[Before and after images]
□ □ □ □ □ □ □

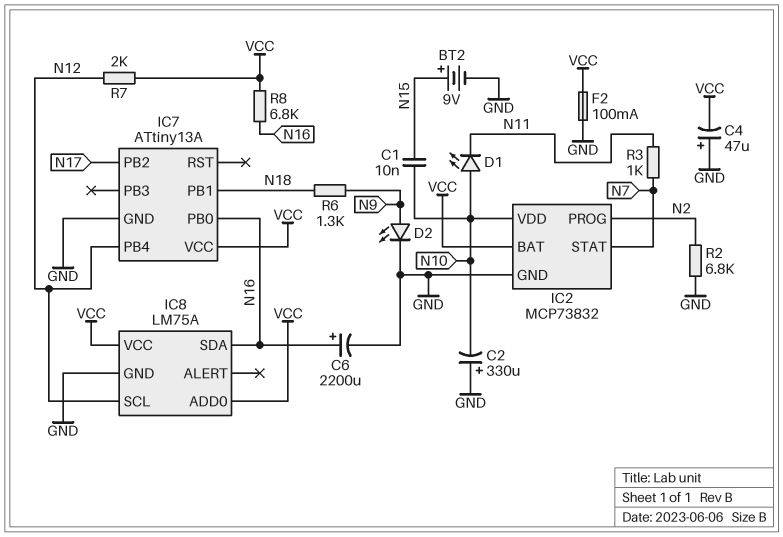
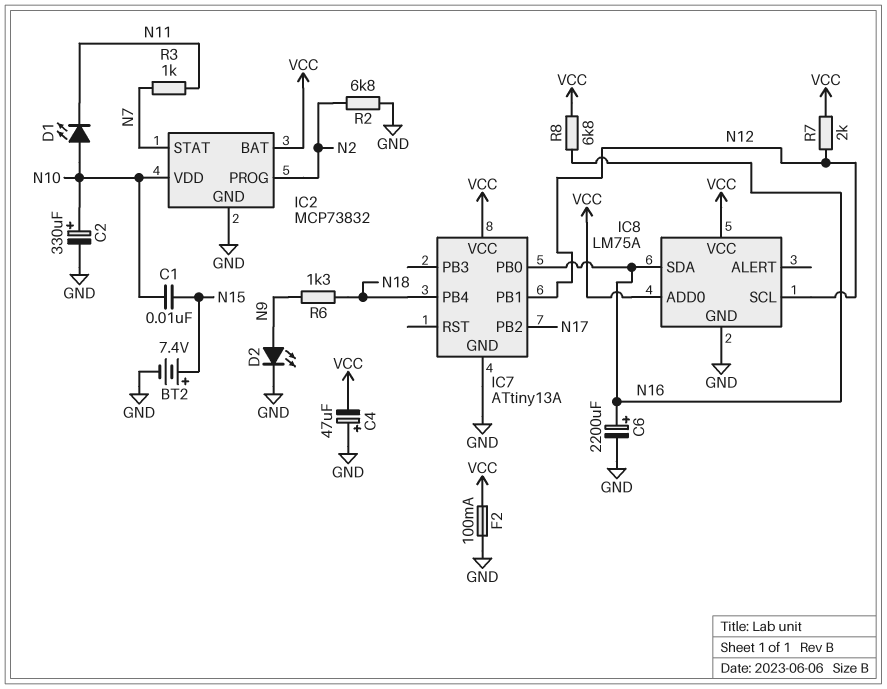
BT2: 9V (plus N15, minus GND) -> 7.4V (plus N15, minus GND)
C2: 330uF (plus GND, minus N10) -> 330uF (plus N10, minus GND)
IC7 pin PB1: N18 -> N12
IC7 pin PB4: N12 -> N18

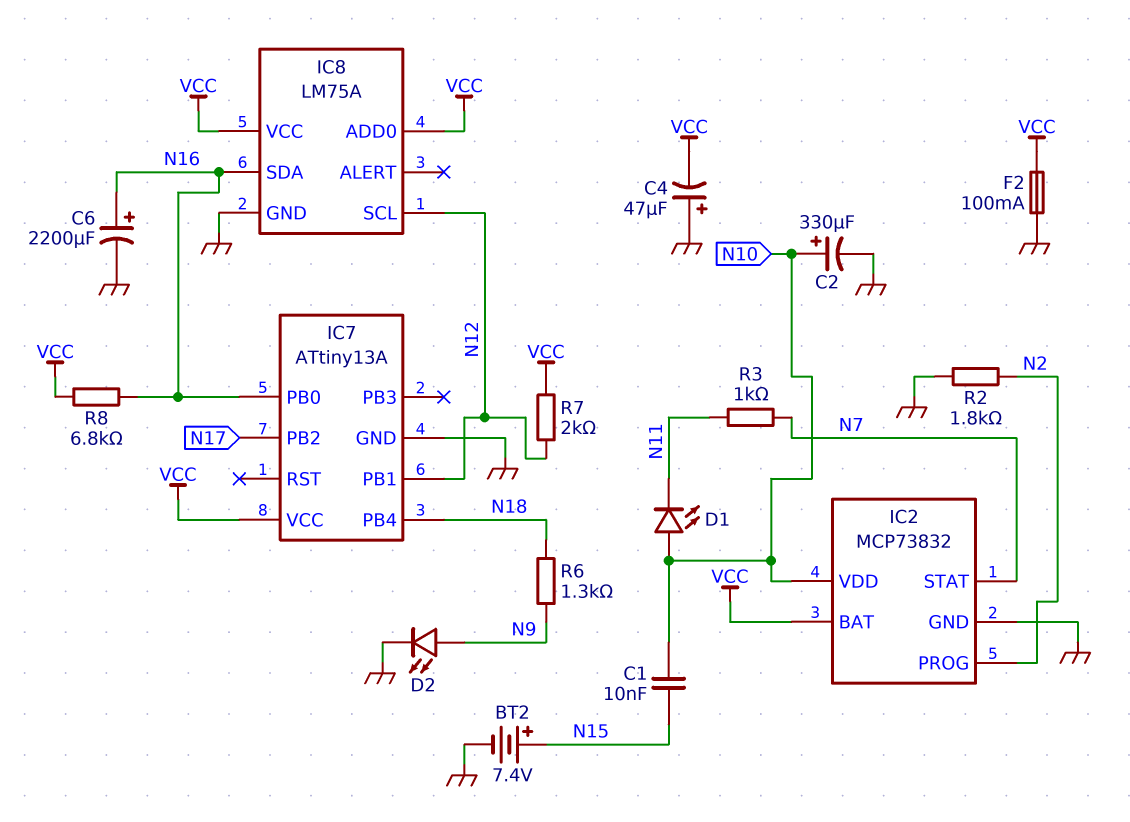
R2: 6.8k (GND, N2) -> 1.8k (GND, N2)

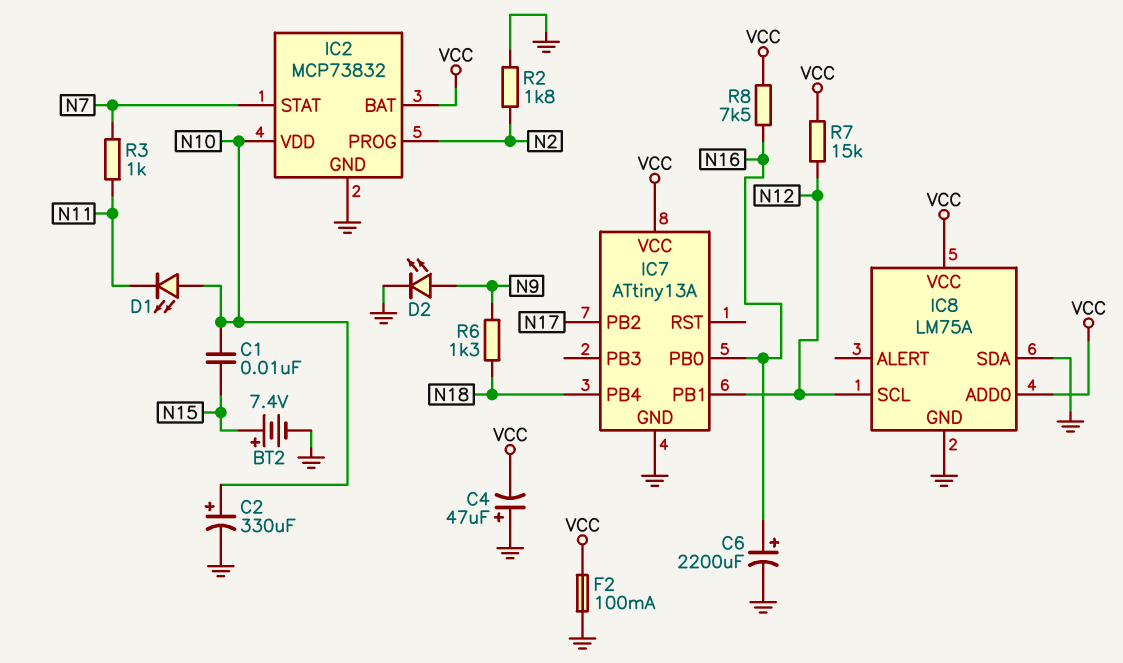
IC8 pin SDA: N16 -> GND
R7: 2k (N12, VCC) -> 15k (N12, VCC)
R8: 6.8k (N16, VCC) -> 7.5k (N16, VCC)

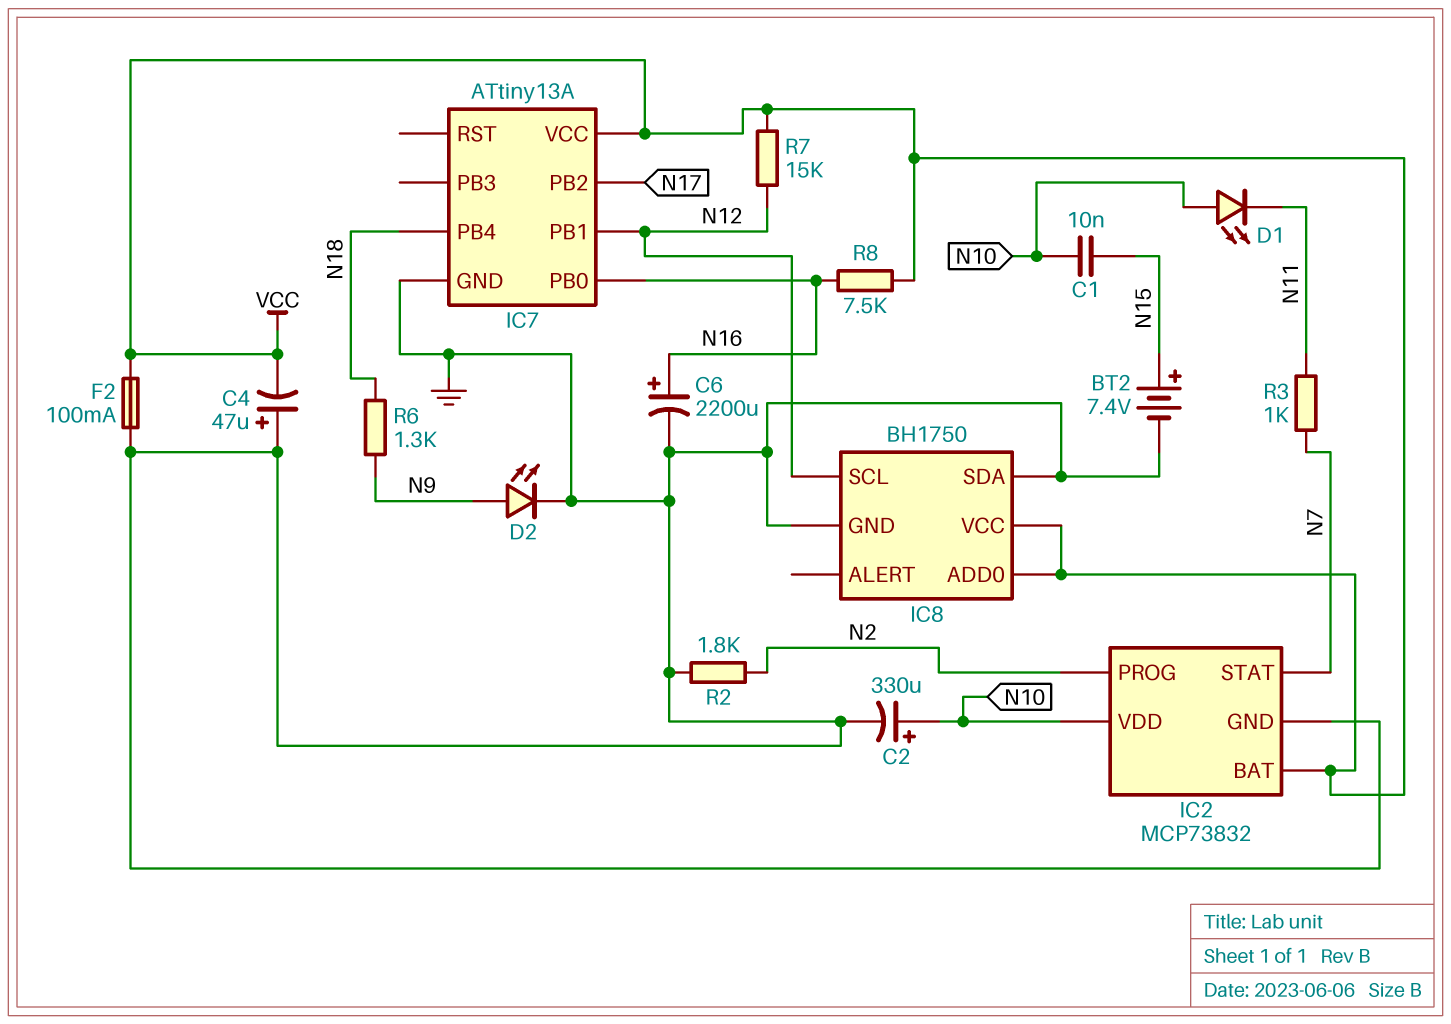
IC8: LM75A -> BH1750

□ □ □ □ □ □ □

» To do: Nothing but the lines from the one containing "IC7 pin PB1: N18 -> N12" through the final line of the records, both included and copied exactly, should appear in the answer; pictures stay out.

» Worked solution:
IC7 pin PB1: N18 -> N12
IC7 pin PB4: N12 -> N18

R2: 6.8k (GND, N2) -> 1.8k (GND, N2)

IC8 pin SDA: N16 -> GND
R7: 2k (N12, VCC) -> 15k (N12, VCC)
R8: 6.8k (N16, VCC) -> 7.5k (N16, VCC)

IC8: LM75A -> BH1750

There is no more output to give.